What is needed> Present each line of the entries below that holds the word "none".

[Version comparison data]
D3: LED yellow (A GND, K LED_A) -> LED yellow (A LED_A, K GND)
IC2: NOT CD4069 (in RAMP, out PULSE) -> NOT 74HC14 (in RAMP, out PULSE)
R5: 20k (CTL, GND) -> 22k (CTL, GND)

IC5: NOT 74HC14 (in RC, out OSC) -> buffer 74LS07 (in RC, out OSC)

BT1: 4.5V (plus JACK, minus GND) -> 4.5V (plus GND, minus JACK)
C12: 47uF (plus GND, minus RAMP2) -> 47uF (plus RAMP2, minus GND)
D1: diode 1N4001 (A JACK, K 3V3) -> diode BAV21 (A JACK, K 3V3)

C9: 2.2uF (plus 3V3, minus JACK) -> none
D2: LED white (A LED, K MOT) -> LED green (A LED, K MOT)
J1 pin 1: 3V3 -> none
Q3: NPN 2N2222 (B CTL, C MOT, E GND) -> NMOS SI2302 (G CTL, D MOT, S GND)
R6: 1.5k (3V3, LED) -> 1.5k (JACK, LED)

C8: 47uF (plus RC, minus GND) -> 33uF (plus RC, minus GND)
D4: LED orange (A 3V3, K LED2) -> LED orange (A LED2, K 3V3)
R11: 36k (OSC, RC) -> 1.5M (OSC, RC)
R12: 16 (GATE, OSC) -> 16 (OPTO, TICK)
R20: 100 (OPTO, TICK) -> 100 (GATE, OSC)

Task response>
C9: 2.2uF (plus 3V3, minus JACK) -> none
J1 pin 1: 3V3 -> none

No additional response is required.